## Input material
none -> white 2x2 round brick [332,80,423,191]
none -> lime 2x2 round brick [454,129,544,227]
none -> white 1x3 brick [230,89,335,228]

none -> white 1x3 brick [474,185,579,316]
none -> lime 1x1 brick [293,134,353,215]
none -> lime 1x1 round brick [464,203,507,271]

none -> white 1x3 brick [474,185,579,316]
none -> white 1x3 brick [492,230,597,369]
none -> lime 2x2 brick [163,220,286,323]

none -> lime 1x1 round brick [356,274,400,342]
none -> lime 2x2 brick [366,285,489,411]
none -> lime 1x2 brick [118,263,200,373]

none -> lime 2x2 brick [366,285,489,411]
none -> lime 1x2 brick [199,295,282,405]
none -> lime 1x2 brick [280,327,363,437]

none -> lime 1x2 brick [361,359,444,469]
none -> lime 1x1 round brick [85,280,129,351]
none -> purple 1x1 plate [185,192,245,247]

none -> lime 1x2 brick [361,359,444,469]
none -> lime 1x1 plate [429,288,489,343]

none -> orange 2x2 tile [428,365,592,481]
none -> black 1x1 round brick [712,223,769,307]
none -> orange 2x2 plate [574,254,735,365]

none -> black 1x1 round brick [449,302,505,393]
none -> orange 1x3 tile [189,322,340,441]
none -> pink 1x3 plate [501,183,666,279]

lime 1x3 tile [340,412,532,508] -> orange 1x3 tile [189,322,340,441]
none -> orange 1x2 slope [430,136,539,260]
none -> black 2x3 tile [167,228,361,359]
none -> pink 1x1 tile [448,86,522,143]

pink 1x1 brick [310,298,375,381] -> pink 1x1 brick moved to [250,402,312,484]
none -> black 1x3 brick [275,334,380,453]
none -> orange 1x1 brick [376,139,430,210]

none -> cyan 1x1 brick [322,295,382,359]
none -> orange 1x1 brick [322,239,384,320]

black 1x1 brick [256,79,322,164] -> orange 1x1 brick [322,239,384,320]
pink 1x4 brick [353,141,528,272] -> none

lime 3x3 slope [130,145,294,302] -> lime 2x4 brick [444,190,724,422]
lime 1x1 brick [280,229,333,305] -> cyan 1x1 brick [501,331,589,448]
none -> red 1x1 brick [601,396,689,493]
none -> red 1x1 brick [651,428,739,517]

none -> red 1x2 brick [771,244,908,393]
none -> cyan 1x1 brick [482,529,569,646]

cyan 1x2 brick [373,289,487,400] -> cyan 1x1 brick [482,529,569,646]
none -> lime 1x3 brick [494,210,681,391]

## Task to carry out
Each entry above needs to be retyped exactly.

## Solution for this exercise
none -> white 2x2 round brick [332,80,423,191]
none -> lime 2x2 round brick [454,129,544,227]
none -> white 1x3 brick [230,89,335,228]

none -> white 1x3 brick [474,185,579,316]
none -> lime 1x1 brick [293,134,353,215]
none -> lime 1x1 round brick [464,203,507,271]

none -> white 1x3 brick [474,185,579,316]
none -> white 1x3 brick [492,230,597,369]
none -> lime 2x2 brick [163,220,286,323]

none -> lime 1x1 round brick [356,274,400,342]
none -> lime 2x2 brick [366,285,489,411]
none -> lime 1x2 brick [118,263,200,373]

none -> lime 2x2 brick [366,285,489,411]
none -> lime 1x2 brick [199,295,282,405]
none -> lime 1x2 brick [280,327,363,437]

none -> lime 1x2 brick [361,359,444,469]
none -> lime 1x1 round brick [85,280,129,351]
none -> purple 1x1 plate [185,192,245,247]

none -> lime 1x2 brick [361,359,444,469]
none -> lime 1x1 plate [429,288,489,343]

none -> orange 2x2 tile [428,365,592,481]
none -> black 1x1 round brick [712,223,769,307]
none -> orange 2x2 plate [574,254,735,365]

none -> black 1x1 round brick [449,302,505,393]
none -> orange 1x3 tile [189,322,340,441]
none -> pink 1x3 plate [501,183,666,279]

lime 1x3 tile [340,412,532,508] -> orange 1x3 tile [189,322,340,441]
none -> orange 1x2 slope [430,136,539,260]
none -> black 2x3 tile [167,228,361,359]
none -> pink 1x1 tile [448,86,522,143]

pink 1x1 brick [310,298,375,381] -> pink 1x1 brick moved to [250,402,312,484]
none -> black 1x3 brick [275,334,380,453]
none -> orange 1x1 brick [376,139,430,210]

none -> cyan 1x1 brick [322,295,382,359]
none -> orange 1x1 brick [322,239,384,320]

black 1x1 brick [256,79,322,164] -> orange 1x1 brick [322,239,384,320]
pink 1x4 brick [353,141,528,272] -> none

lime 3x3 slope [130,145,294,302] -> lime 2x4 brick [444,190,724,422]
lime 1x1 brick [280,229,333,305] -> cyan 1x1 brick [501,331,589,448]
none -> red 1x1 brick [601,396,689,493]
none -> red 1x1 brick [651,428,739,517]

none -> red 1x2 brick [771,244,908,393]
none -> cyan 1x1 brick [482,529,569,646]

cyan 1x2 brick [373,289,487,400] -> cyan 1x1 brick [482,529,569,646]
none -> lime 1x3 brick [494,210,681,391]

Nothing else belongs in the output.